Work task: Return the lines of the data below, from the one containing "U24: XOR 74LS86" through the very last, exactly and with both ends included; no pictures.

Before-and-after change records:
==================================================

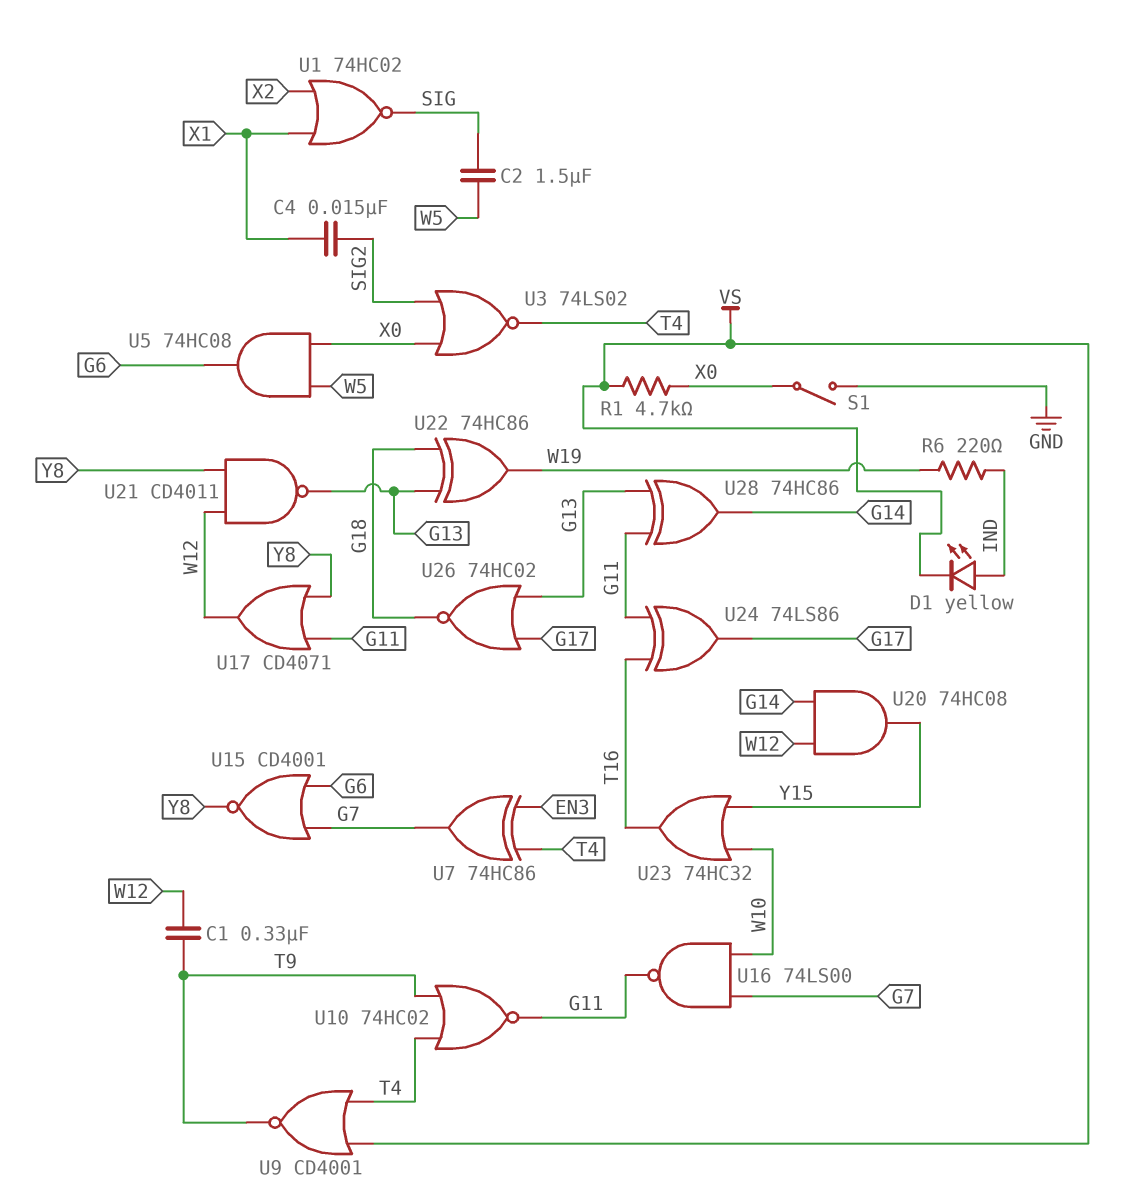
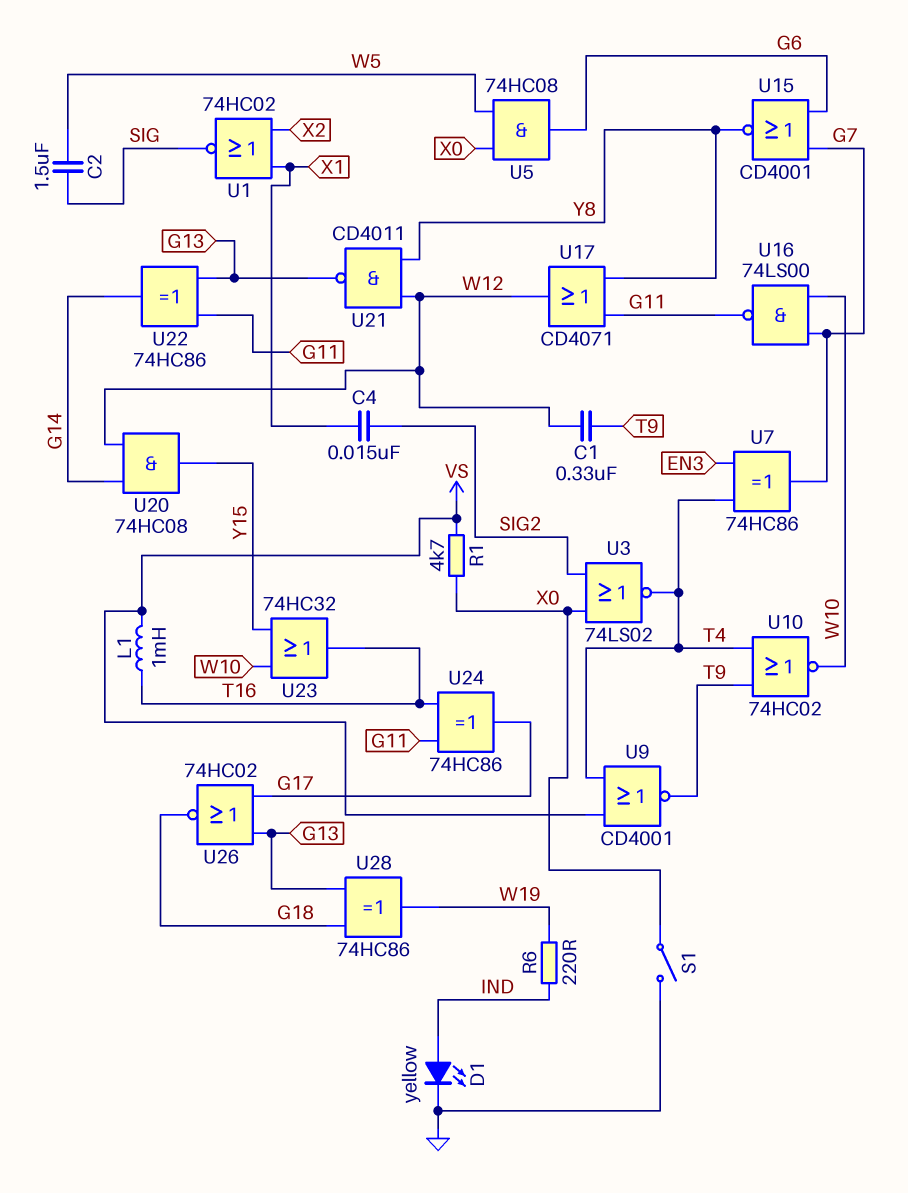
D1: LED yellow (A IND, K VS) -> LED yellow (A IND, K GND)
L1: none -> 1mH (T16, VS)
U10: NOR 74HC02 (in T4, in T9, out G11) -> NOR 74HC02 (in T4, in T9, out W10)
U22: XOR 74HC86 (in G13, in G18, out W19) -> XOR 74HC86 (in G11, in G13, out G14)
U24: XOR 74LS86 (in G11, in T16, out G17) -> XOR 74HC86 (in G11, in T16, out G17)
U28: XOR 74HC86 (in G11, in G13, out G14) -> XOR 74HC86 (in G13, in G18, out W19)

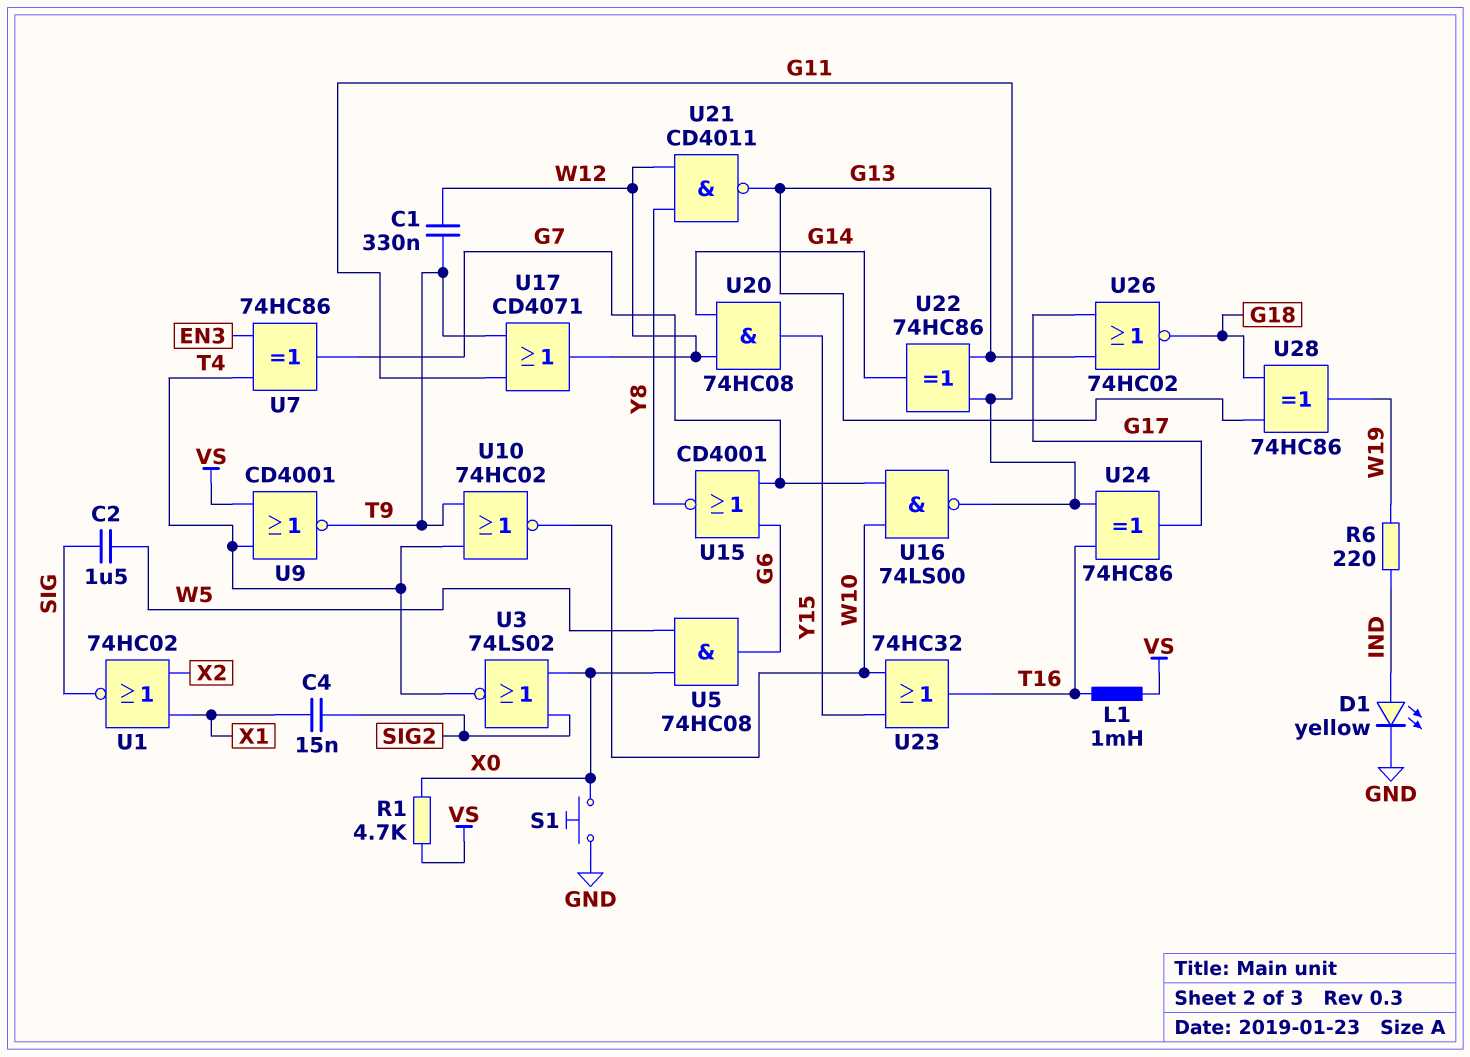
S1: switch (GND, X0) -> button (GND, X0)
U17: OR CD4071 (in G11, in Y8, out W12) -> OR CD4071 (in G11, in T9, out W12)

==================================================

Answer for this exercise:
U24: XOR 74LS86 (in G11, in T16, out G17) -> XOR 74HC86 (in G11, in T16, out G17)
U28: XOR 74HC86 (in G11, in G13, out G14) -> XOR 74HC86 (in G13, in G18, out W19)

S1: switch (GND, X0) -> button (GND, X0)
U17: OR CD4071 (in G11, in Y8, out W12) -> OR CD4071 (in G11, in T9, out W12)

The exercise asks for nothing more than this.